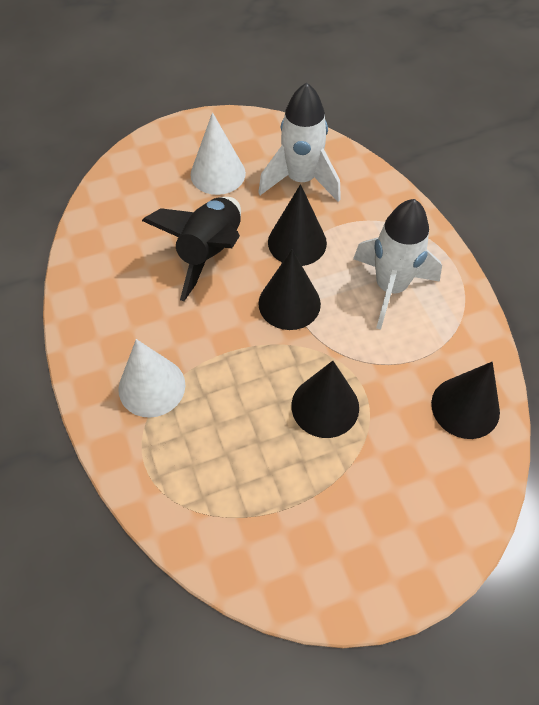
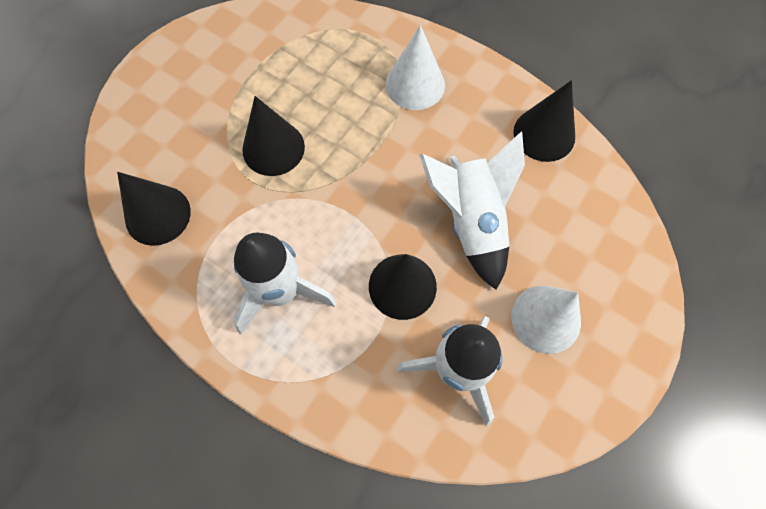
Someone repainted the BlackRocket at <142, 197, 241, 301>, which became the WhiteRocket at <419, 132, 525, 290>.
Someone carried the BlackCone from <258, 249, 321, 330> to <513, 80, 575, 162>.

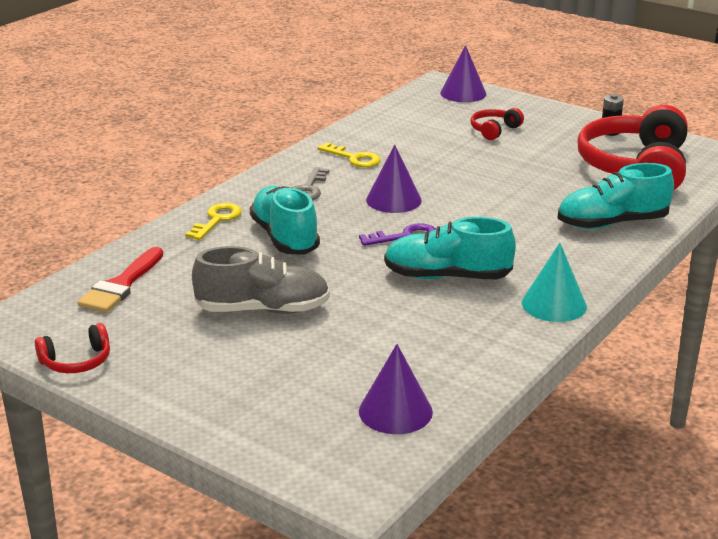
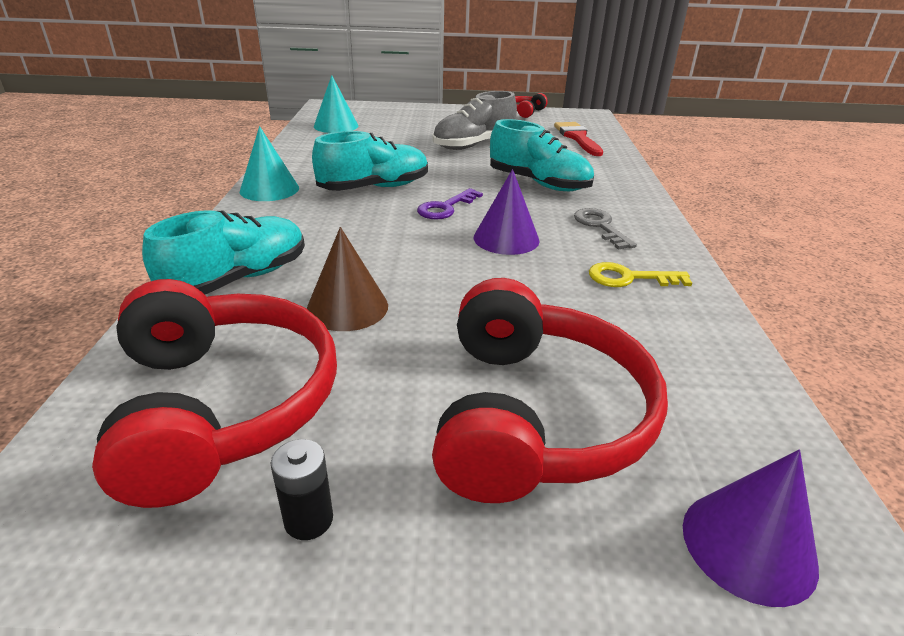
Someone put down the BrownCone at <307, 227, 388, 331>.
Someone repainted the PurpleCone at <359, 344, 433, 434>, which became the TurquoiseCone at <314, 75, 358, 133>.
Someone scaled the RedHeadphones at <471, 108, 524, 140> by 2.29.
Someone took away the YellowKey at <185, 203, 242, 240>.

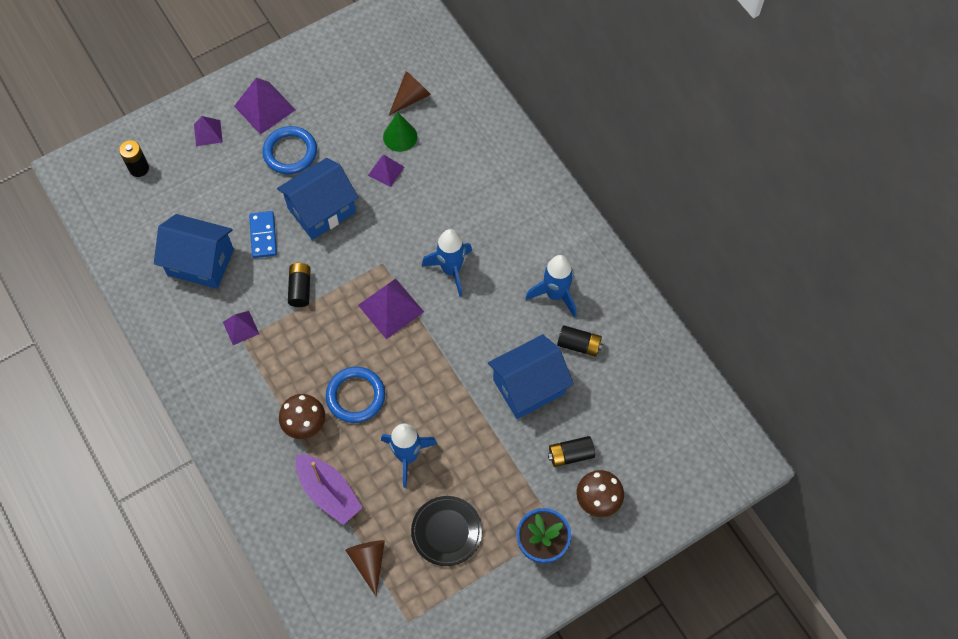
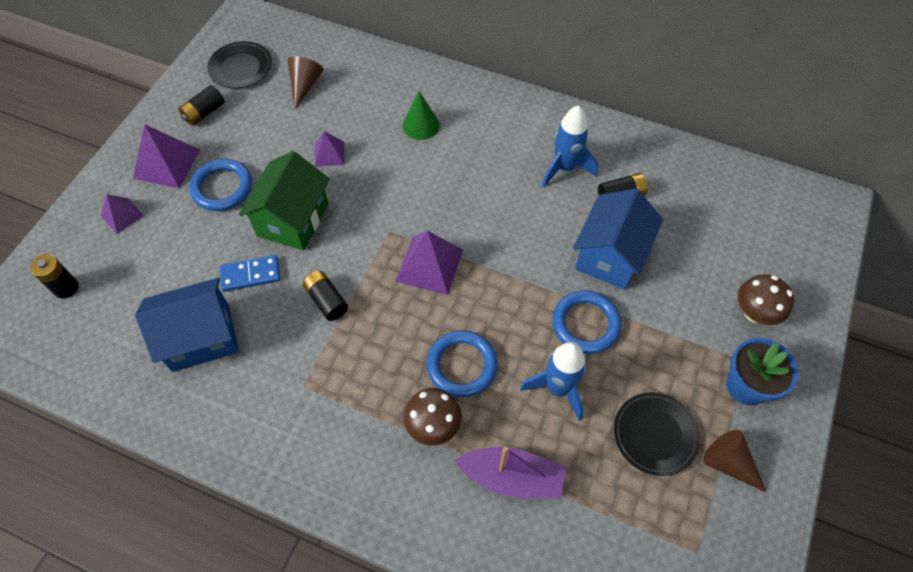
Someone carried the BlackBattery from <548, 436, 595, 467> to <178, 85, 225, 126>.
Someone put down the BlackPlate at <207, 41, 272, 88>.
Someone rotated the BlueDomino at <249, 211, 277, 258> by 60 degrees counterclockwise.
Someone repainted the BlueHouse at <277, 158, 359, 240>, which became the GreenHouse at <239, 151, 330, 250>.
Someone carried the GreenCone from <383, 112, 417, 152> to <403, 91, 440, 140>.
Someone put down the BlueRing at <552, 290, 622, 354>.
Someone carried the BrownCone from <345, 540, 385, 596> to <703, 430, 767, 493>.
Someone took away the PurplePyramid at <223, 311, 259, 345>.
Someone took away the BlueRocket at <422, 229, 472, 296>.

**The problem:** Print the lines from the beginning of the records up to and including the line containing "Someone took away the YellowKey", word for word, with no pictures.

**Answer box:**
Someone repainted the BlackRocket at <142, 197, 241, 301>, which became the WhiteRocket at <419, 132, 525, 290>.
Someone carried the BlackCone from <258, 249, 321, 330> to <513, 80, 575, 162>.

Someone put down the BrownCone at <307, 227, 388, 331>.
Someone repainted the PurpleCone at <359, 344, 433, 434>, which became the TurquoiseCone at <314, 75, 358, 133>.
Someone scaled the RedHeadphones at <471, 108, 524, 140> by 2.29.
Someone took away the YellowKey at <185, 203, 242, 240>.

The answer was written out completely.